What is required »
Without including any pictures, write out the data below exactly.

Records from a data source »
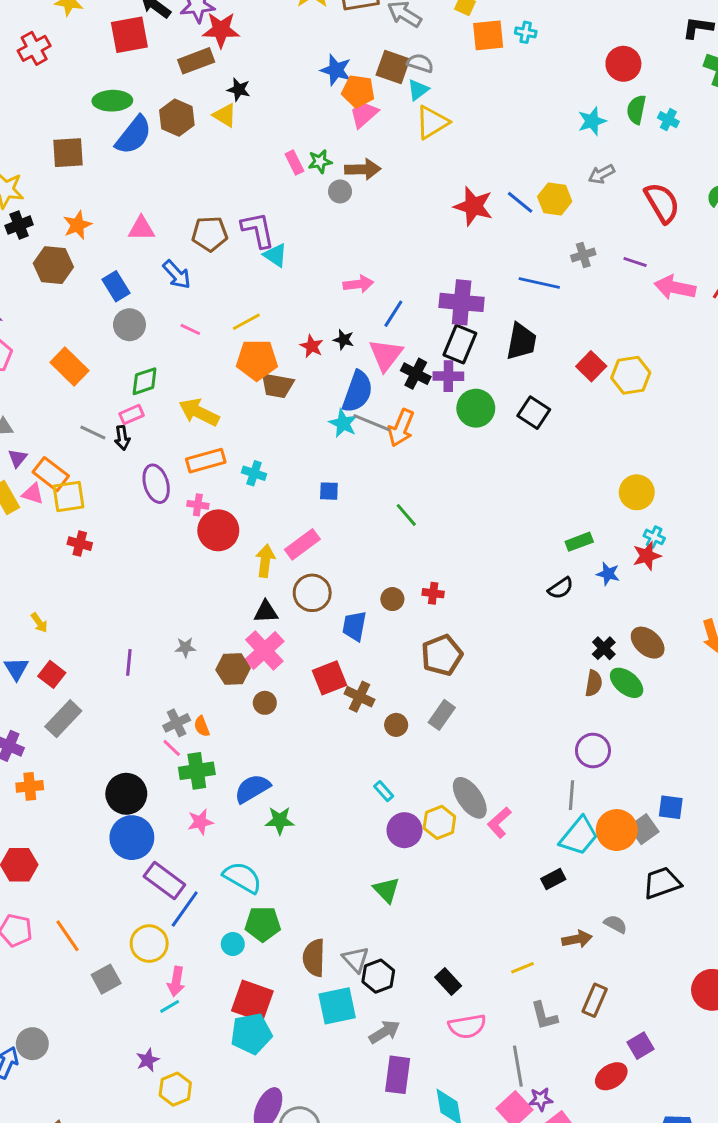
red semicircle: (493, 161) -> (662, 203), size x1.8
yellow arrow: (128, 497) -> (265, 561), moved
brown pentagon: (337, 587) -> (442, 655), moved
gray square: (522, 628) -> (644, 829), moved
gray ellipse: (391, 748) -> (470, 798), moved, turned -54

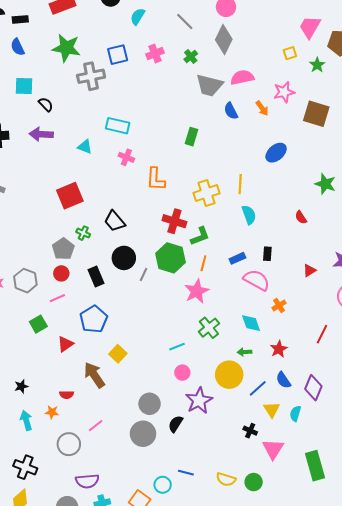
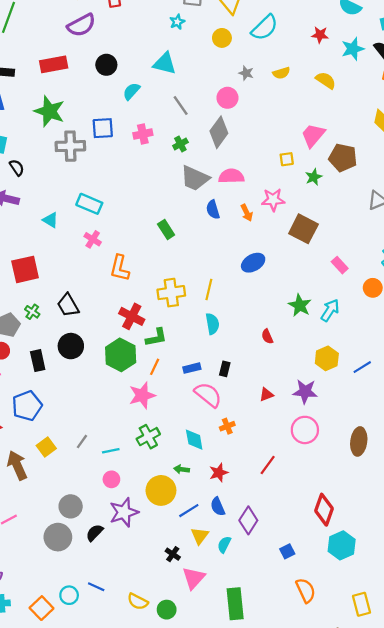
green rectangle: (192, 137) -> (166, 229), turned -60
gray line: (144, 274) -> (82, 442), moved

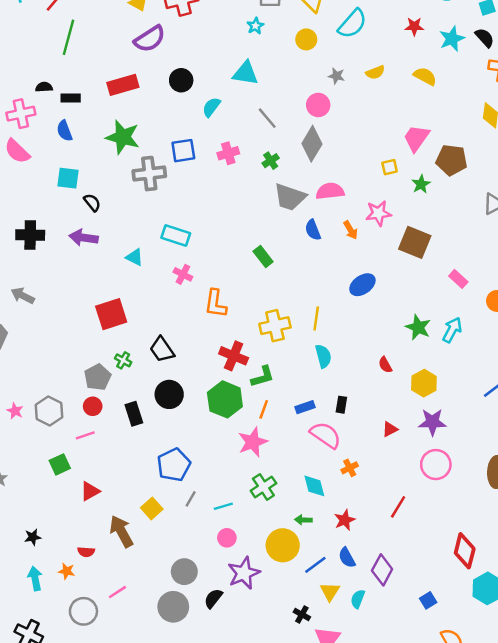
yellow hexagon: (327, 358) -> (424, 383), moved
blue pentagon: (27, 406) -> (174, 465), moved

Output »
red semicircle: (493, 161) -> (662, 203), size x1.8
yellow arrow: (128, 497) -> (265, 561), moved
brown pentagon: (337, 587) -> (442, 655), moved
gray square: (522, 628) -> (644, 829), moved
gray ellipse: (391, 748) -> (470, 798), moved, turned -54

green rectangle: (192, 137) -> (166, 229), turned -60
gray line: (144, 274) -> (82, 442), moved

yellow hexagon: (327, 358) -> (424, 383), moved
blue pentagon: (27, 406) -> (174, 465), moved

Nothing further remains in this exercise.